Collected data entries
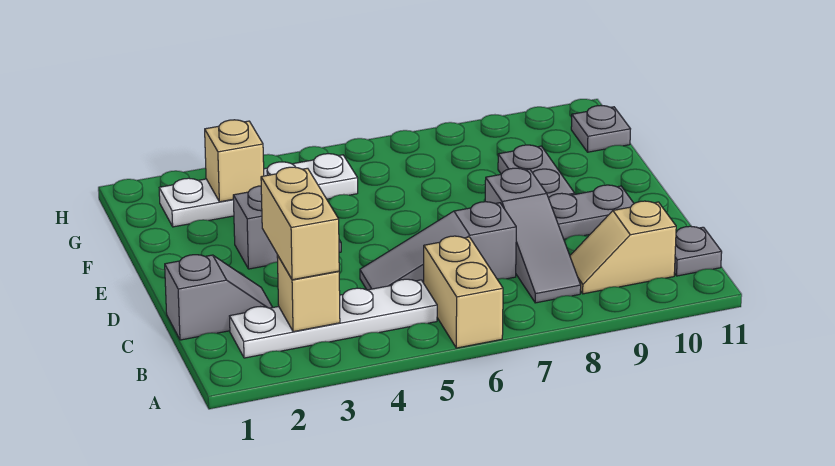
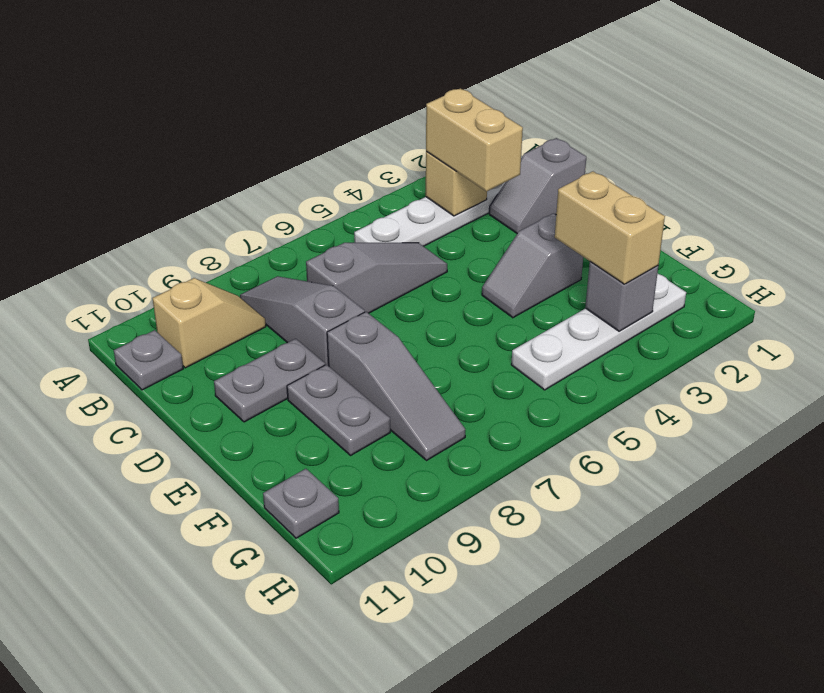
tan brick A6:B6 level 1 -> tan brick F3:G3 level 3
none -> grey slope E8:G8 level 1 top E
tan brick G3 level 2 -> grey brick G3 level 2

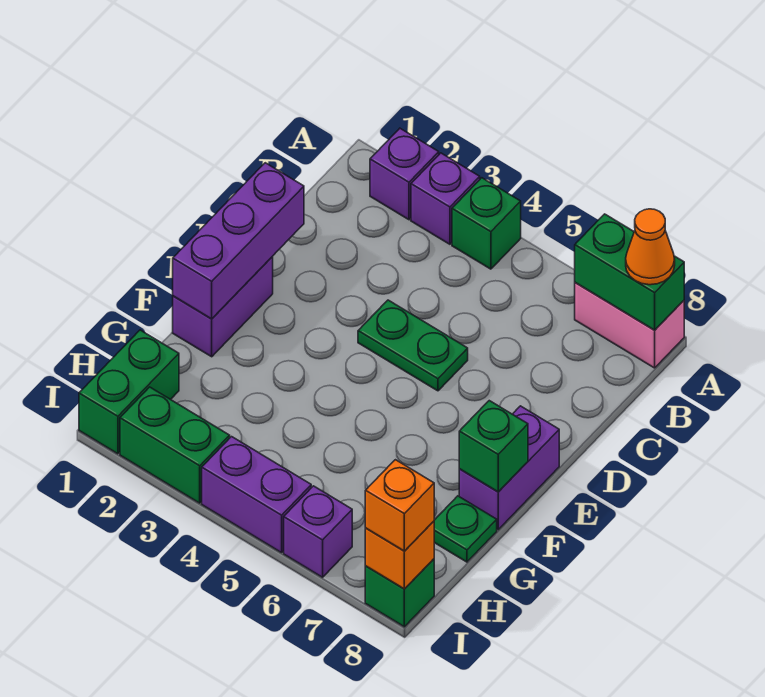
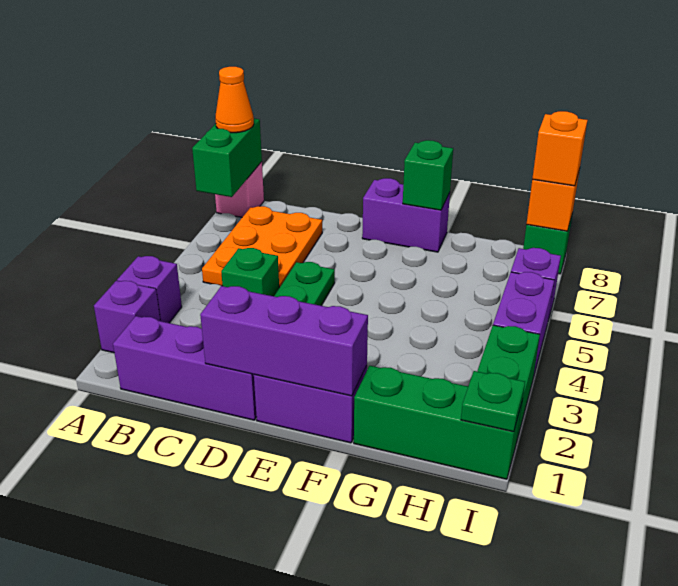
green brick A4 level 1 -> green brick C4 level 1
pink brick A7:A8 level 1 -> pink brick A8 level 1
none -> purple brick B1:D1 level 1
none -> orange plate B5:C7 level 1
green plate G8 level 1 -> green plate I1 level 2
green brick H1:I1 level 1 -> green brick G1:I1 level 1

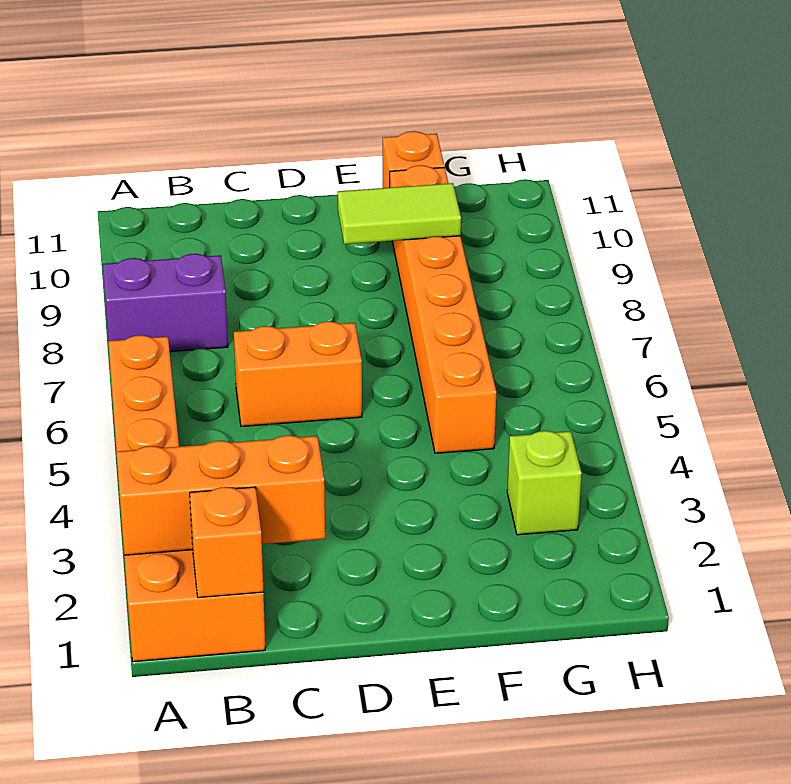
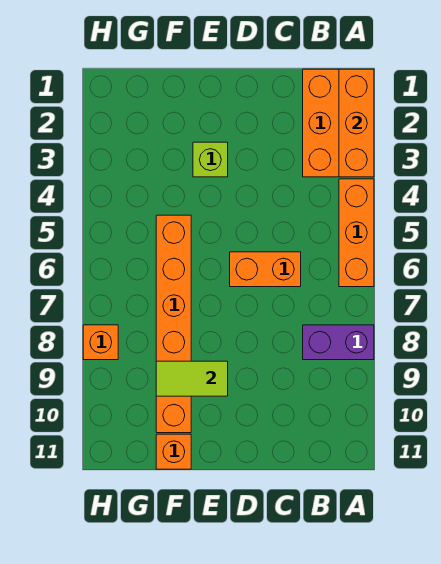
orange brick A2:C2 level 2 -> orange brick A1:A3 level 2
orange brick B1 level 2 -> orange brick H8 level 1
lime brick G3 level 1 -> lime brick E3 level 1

* **PROMPT**
Find every line in the records that contains the word "brick"; copy those lines.

* **OUTPUT FOR THIS TASK**
tan brick A6:B6 level 1 -> tan brick F3:G3 level 3
tan brick G3 level 2 -> grey brick G3 level 2
green brick A4 level 1 -> green brick C4 level 1
pink brick A7:A8 level 1 -> pink brick A8 level 1
none -> purple brick B1:D1 level 1
green brick H1:I1 level 1 -> green brick G1:I1 level 1
orange brick A2:C2 level 2 -> orange brick A1:A3 level 2
orange brick B1 level 2 -> orange brick H8 level 1
lime brick G3 level 1 -> lime brick E3 level 1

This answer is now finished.